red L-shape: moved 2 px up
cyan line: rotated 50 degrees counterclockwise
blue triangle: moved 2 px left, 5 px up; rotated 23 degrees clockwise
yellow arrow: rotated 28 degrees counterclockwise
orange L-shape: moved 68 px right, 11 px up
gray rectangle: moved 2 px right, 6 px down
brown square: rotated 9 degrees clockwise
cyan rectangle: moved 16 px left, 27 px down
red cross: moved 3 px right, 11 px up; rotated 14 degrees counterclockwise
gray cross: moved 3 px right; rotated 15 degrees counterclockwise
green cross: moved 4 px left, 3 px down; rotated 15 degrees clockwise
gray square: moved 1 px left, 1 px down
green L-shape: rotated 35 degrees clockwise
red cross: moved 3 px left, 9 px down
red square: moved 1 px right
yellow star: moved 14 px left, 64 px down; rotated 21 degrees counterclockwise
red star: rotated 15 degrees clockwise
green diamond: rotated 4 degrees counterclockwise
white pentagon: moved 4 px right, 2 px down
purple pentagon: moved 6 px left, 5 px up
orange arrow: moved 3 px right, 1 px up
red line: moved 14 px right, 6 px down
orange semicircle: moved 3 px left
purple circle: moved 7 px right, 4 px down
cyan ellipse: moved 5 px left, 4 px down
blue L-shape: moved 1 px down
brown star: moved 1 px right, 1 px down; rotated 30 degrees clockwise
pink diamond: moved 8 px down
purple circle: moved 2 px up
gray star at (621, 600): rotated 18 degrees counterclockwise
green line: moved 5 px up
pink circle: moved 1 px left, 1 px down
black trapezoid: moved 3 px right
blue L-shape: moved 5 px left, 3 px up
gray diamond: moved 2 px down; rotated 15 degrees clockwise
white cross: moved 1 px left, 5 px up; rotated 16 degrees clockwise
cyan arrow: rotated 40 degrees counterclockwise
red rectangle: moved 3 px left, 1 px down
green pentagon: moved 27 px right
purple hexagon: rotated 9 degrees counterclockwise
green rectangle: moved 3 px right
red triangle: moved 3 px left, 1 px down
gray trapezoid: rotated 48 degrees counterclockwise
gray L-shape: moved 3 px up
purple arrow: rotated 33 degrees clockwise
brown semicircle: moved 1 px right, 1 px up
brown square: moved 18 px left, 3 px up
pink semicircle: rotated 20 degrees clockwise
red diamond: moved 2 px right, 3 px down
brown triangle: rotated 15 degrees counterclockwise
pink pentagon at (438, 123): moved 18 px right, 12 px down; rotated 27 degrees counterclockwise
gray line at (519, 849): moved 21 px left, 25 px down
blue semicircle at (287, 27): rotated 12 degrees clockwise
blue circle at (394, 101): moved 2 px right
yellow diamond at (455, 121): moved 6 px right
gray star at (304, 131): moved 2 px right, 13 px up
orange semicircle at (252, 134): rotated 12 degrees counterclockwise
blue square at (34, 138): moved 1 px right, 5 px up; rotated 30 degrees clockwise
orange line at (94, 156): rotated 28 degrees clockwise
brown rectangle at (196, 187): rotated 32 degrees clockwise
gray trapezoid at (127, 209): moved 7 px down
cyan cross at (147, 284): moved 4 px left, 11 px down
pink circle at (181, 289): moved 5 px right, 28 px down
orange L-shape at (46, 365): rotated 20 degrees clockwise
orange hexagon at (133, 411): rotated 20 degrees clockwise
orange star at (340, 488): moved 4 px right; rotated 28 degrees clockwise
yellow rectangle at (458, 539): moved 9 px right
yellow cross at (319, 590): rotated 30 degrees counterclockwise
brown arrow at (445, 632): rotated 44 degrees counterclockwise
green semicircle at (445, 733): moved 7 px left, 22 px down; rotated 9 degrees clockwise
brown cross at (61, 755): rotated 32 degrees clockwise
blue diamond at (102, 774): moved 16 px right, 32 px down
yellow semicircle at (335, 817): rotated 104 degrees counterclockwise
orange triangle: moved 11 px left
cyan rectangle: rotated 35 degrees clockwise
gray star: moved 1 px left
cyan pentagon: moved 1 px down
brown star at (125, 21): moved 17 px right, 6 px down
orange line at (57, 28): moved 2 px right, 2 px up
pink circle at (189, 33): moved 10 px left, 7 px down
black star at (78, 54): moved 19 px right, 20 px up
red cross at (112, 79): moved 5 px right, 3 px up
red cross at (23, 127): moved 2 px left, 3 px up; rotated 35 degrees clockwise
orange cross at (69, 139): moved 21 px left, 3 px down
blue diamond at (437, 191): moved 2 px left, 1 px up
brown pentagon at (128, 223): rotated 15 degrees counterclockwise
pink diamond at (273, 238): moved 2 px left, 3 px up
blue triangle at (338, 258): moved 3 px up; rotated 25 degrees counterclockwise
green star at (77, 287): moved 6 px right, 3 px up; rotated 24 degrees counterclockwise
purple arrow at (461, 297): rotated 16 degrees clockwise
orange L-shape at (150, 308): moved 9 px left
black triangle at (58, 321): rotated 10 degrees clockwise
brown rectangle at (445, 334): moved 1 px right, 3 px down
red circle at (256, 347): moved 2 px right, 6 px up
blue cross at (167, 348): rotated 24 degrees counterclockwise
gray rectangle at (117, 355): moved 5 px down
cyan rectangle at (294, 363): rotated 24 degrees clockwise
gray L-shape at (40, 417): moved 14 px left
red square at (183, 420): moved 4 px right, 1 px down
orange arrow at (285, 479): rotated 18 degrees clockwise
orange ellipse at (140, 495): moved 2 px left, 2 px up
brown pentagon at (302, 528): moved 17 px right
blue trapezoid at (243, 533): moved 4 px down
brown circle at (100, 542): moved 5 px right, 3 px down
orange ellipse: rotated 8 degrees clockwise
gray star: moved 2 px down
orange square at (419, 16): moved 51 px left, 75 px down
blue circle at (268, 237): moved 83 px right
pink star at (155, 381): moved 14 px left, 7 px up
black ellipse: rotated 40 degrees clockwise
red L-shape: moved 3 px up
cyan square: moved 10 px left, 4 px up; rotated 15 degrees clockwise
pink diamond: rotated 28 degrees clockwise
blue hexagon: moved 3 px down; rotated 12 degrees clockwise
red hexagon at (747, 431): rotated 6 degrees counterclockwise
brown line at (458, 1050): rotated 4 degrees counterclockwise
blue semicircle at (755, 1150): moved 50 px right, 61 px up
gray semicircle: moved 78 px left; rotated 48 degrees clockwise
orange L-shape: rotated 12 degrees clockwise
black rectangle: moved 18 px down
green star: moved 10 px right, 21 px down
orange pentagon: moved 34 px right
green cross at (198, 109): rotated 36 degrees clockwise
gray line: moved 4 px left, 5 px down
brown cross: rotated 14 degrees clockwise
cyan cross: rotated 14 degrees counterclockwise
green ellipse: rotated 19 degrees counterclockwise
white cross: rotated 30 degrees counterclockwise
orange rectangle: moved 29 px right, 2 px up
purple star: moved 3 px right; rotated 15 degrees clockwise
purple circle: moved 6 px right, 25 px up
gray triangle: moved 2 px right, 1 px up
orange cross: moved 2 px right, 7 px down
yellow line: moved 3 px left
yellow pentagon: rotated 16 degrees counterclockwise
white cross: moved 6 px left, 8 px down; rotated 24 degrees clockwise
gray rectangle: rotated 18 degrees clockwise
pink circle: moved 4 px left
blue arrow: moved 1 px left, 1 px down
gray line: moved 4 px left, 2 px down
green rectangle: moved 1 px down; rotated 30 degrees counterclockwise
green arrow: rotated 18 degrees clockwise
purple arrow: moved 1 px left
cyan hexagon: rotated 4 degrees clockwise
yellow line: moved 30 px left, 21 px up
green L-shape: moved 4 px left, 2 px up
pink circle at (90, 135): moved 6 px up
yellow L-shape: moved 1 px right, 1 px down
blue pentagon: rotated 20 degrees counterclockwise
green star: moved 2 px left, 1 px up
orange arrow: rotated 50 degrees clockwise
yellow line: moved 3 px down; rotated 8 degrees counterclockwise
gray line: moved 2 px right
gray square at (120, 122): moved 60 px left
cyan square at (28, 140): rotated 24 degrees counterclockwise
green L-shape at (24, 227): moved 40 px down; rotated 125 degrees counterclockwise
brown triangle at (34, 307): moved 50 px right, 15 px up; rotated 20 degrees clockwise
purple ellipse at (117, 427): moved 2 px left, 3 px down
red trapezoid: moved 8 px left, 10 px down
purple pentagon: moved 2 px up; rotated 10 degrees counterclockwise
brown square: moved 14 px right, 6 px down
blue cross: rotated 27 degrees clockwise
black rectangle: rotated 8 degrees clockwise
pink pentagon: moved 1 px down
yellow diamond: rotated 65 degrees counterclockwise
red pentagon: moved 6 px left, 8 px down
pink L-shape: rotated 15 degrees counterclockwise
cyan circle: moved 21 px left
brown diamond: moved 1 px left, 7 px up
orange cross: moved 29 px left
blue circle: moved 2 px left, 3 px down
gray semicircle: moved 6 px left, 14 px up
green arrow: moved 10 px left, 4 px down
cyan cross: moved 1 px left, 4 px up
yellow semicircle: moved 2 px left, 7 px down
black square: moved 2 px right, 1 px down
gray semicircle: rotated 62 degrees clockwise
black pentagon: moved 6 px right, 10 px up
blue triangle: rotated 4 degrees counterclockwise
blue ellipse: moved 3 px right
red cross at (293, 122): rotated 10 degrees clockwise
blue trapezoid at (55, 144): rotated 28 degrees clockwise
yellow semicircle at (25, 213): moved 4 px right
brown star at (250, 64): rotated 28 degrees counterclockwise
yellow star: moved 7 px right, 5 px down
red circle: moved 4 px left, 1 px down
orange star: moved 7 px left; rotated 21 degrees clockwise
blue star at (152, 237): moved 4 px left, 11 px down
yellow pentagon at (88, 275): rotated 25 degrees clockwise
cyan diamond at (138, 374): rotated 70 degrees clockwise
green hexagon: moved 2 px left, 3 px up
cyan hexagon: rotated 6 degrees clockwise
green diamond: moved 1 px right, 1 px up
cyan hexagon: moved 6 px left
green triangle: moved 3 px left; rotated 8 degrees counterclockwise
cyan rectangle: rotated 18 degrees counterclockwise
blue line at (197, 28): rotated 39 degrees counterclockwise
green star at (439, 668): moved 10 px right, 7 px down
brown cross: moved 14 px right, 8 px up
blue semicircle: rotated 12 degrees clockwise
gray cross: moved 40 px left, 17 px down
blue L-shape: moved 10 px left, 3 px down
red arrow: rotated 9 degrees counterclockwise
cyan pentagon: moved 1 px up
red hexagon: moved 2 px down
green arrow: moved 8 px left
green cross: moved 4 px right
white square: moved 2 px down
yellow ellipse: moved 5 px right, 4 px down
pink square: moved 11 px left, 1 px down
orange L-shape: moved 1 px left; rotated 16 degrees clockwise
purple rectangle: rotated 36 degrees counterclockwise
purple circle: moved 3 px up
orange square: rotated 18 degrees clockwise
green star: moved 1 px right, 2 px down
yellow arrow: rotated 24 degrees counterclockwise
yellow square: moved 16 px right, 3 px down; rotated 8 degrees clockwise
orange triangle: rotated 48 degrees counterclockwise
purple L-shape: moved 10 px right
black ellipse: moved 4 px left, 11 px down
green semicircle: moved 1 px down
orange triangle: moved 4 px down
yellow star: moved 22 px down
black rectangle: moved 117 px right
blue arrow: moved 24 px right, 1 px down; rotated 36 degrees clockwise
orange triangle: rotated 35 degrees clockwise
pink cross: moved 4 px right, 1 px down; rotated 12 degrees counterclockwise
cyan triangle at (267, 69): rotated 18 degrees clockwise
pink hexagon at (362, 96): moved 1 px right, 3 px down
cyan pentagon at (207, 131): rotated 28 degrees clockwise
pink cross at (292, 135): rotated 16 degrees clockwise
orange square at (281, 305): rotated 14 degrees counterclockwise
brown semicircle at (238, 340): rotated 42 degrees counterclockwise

YOUR TASK:
Beginning at the line with "cyan square at" and ending at the line with "red pentagon: moved 6 px left, 8 px down", reproduce each line of the data above exactly, and add no other lines.

SOLUTION TO THIS TASK:
cyan square at (28, 140): rotated 24 degrees counterclockwise
green L-shape at (24, 227): moved 40 px down; rotated 125 degrees counterclockwise
brown triangle at (34, 307): moved 50 px right, 15 px up; rotated 20 degrees clockwise
purple ellipse at (117, 427): moved 2 px left, 3 px down
red trapezoid: moved 8 px left, 10 px down
purple pentagon: moved 2 px up; rotated 10 degrees counterclockwise
brown square: moved 14 px right, 6 px down
blue cross: rotated 27 degrees clockwise
black rectangle: rotated 8 degrees clockwise
pink pentagon: moved 1 px down
yellow diamond: rotated 65 degrees counterclockwise
red pentagon: moved 6 px left, 8 px down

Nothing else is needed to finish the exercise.